TASK ITEM -
What's wanted is a faithful retyping of every entry, pictures excluded.

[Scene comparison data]
=-=-=

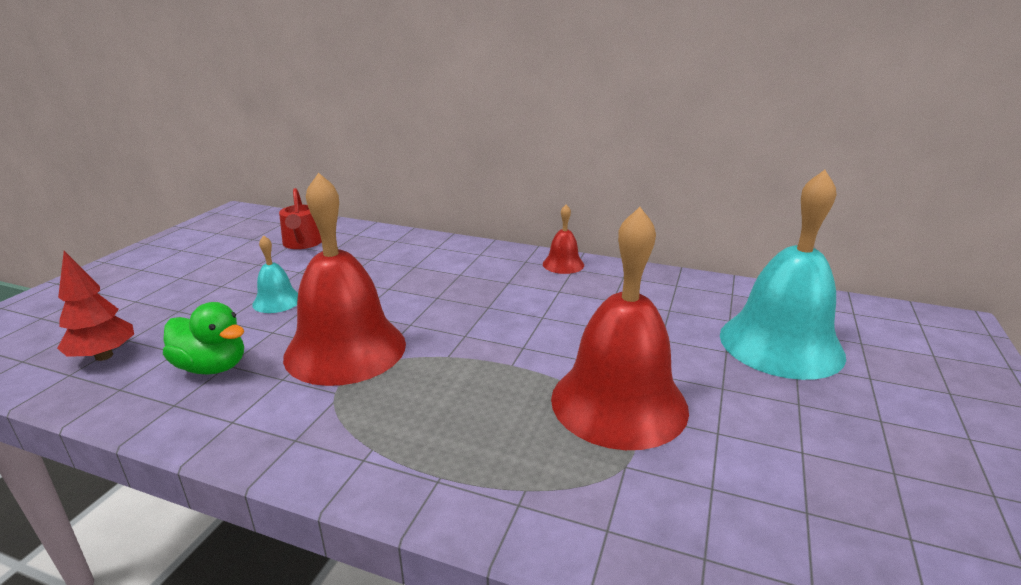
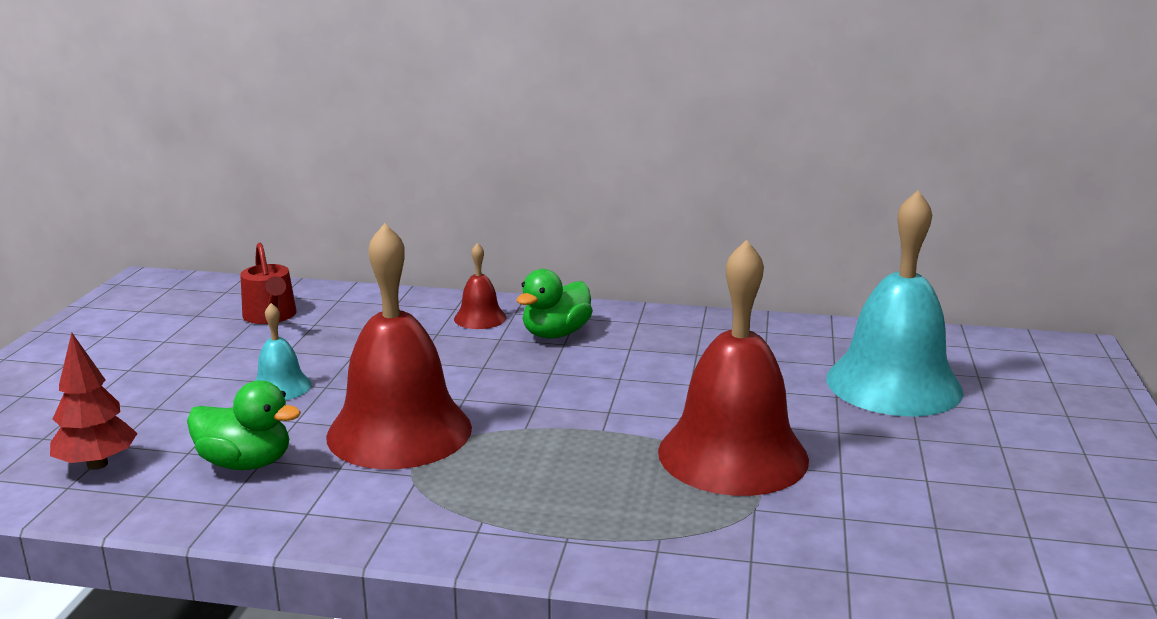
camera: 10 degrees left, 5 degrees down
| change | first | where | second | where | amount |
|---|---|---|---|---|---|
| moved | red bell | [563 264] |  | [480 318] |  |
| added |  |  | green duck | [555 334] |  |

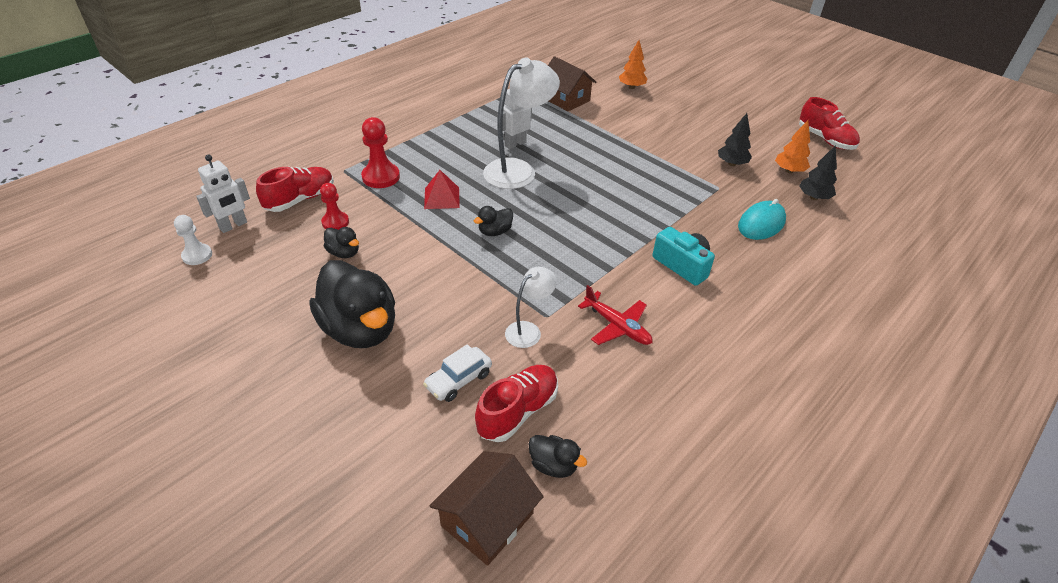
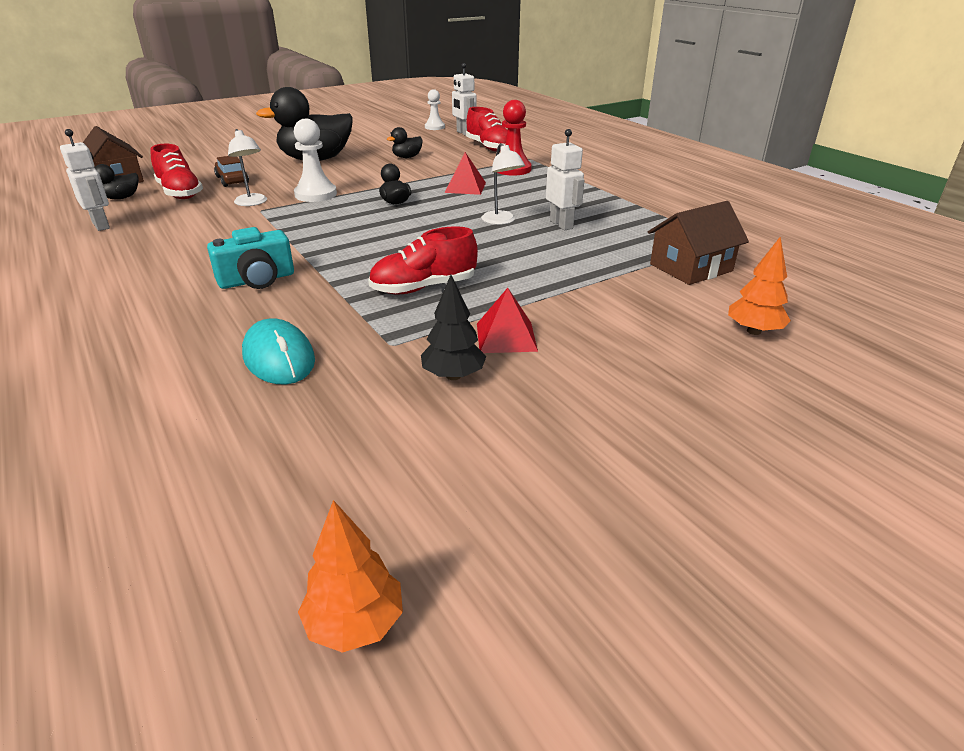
camera: 105 degrees right, 10 degrees down
| change | first | where | second | where | amount |
|---|---|---|---|---|---|
| resized | white lamp | [518 170] |  | [501 221] | x0.53 |
| moved | red shoe | [825 139] |  | [424 287] |  |
| moved | orange tree | [789 171] |  | [355 623] |  |
| removed | black tree | [813 197] |  |  |  |
| removed | red pawn | [335 222] |  |  |  |
| removed | red plane | [617 326] |  |  |  |
| recoloured | white car | [458 380] | brown car | [232 180] |  |
| added |  |  | white pawn | [316 194] |  |
| added |  |  | white robot | [101 225] |  |
| added |  |  | red pyramid | [506 337] |  |

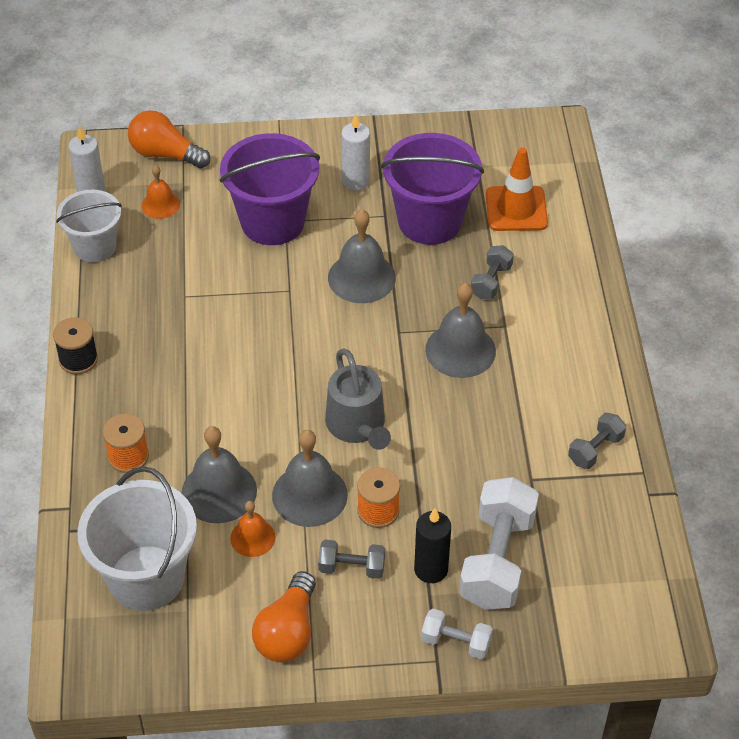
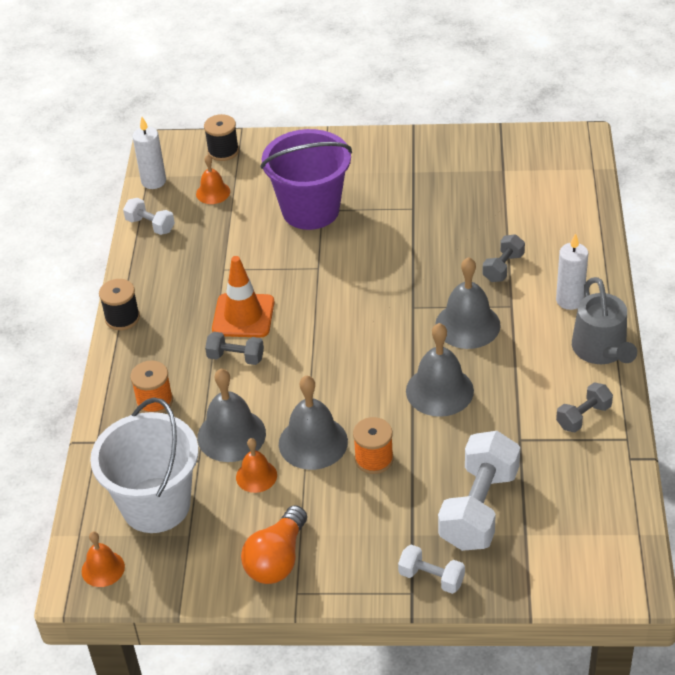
camera: 10 degrees right, 5 degrees down
| change | first | where | second | where | amount |
|---|---|---|---|---|---|
| replaced | orange light bulb | [165 154] | black spool | [223 151] |  |
| moved | white candle | [355 181] |  | [570 300] |  |
| removed | purple bucket | [429 221] |  |  |  |
| moved | orange traffic cone | [516 209] |  | [243 316] |  |
| replaced | white bucket | [95 247] | white dumbbell | [150 225] |  |
| moved | grey bell | [361 277] |  | [439 390] |  |
| moved | grey watering can | [357 426] |  | [601 350] |  |
| removed | black candle | [431 569] |  |  |  |
| moved | grey dumbbell | [352 567] |  | [236 357] |  |
| added |  |  | orange bell | [103 569] |  |

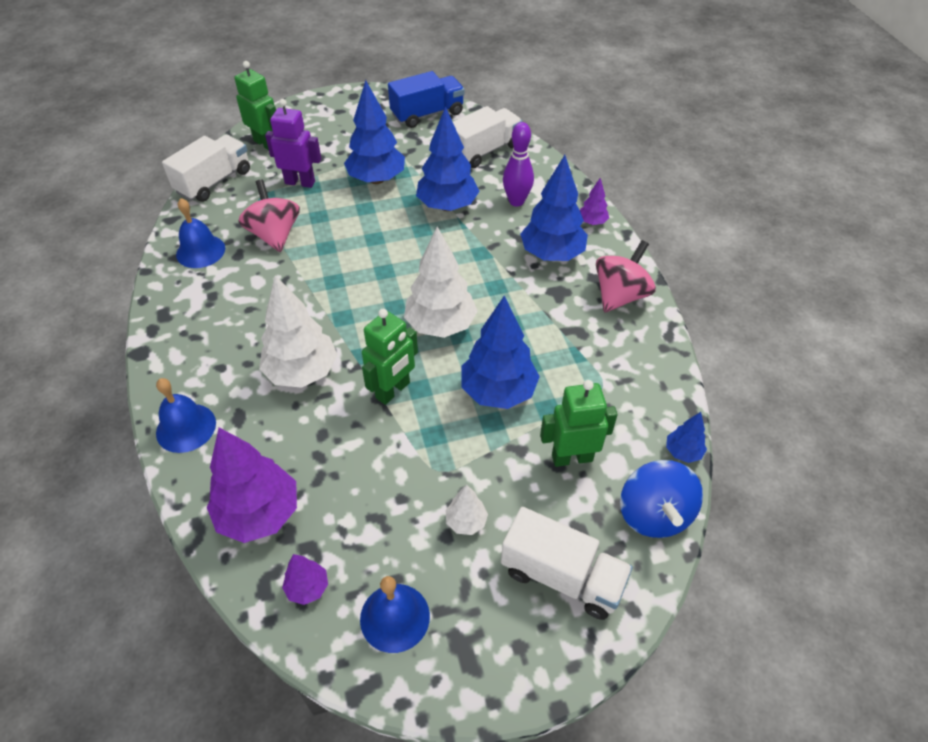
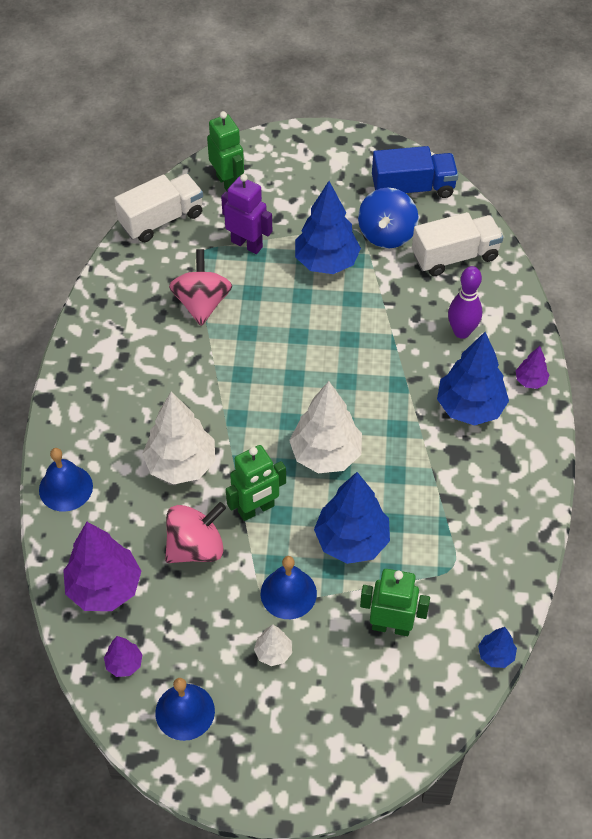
camera: 20 degrees right, 5 degrees up
| change | first | where | second | where | amount |
|---|---|---|---|---|---|
| removed | blue tree | [447 206] |  |  |  |
| moved | blue bell | [200 251] |  | [288 593] |  |
| moved | pink spinning top | [620 296] |  | [196 547] |  |
| moved | blue spinning top | [654 514] |  | [386 234] |  |
| removed | white truck | [561 576] |  |  |  |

=-=-=

ANSWER FOR THIS EXERCISE -
camera: 10 degrees left, 5 degrees down
| change | first | where | second | where | amount |
|---|---|---|---|---|---|
| moved | red bell | [563 264] |  | [480 318] |  |
| added |  |  | green duck | [555 334] |  |

camera: 105 degrees right, 10 degrees down
| change | first | where | second | where | amount |
|---|---|---|---|---|---|
| resized | white lamp | [518 170] |  | [501 221] | x0.53 |
| moved | red shoe | [825 139] |  | [424 287] |  |
| moved | orange tree | [789 171] |  | [355 623] |  |
| removed | black tree | [813 197] |  |  |  |
| removed | red pawn | [335 222] |  |  |  |
| removed | red plane | [617 326] |  |  |  |
| recoloured | white car | [458 380] | brown car | [232 180] |  |
| added |  |  | white pawn | [316 194] |  |
| added |  |  | white robot | [101 225] |  |
| added |  |  | red pyramid | [506 337] |  |

camera: 10 degrees right, 5 degrees down
| change | first | where | second | where | amount |
|---|---|---|---|---|---|
| replaced | orange light bulb | [165 154] | black spool | [223 151] |  |
| moved | white candle | [355 181] |  | [570 300] |  |
| removed | purple bucket | [429 221] |  |  |  |
| moved | orange traffic cone | [516 209] |  | [243 316] |  |
| replaced | white bucket | [95 247] | white dumbbell | [150 225] |  |
| moved | grey bell | [361 277] |  | [439 390] |  |
| moved | grey watering can | [357 426] |  | [601 350] |  |
| removed | black candle | [431 569] |  |  |  |
| moved | grey dumbbell | [352 567] |  | [236 357] |  |
| added |  |  | orange bell | [103 569] |  |

camera: 20 degrees right, 5 degrees up
| change | first | where | second | where | amount |
|---|---|---|---|---|---|
| removed | blue tree | [447 206] |  |  |  |
| moved | blue bell | [200 251] |  | [288 593] |  |
| moved | pink spinning top | [620 296] |  | [196 547] |  |
| moved | blue spinning top | [654 514] |  | [386 234] |  |
| removed | white truck | [561 576] |  |  |  |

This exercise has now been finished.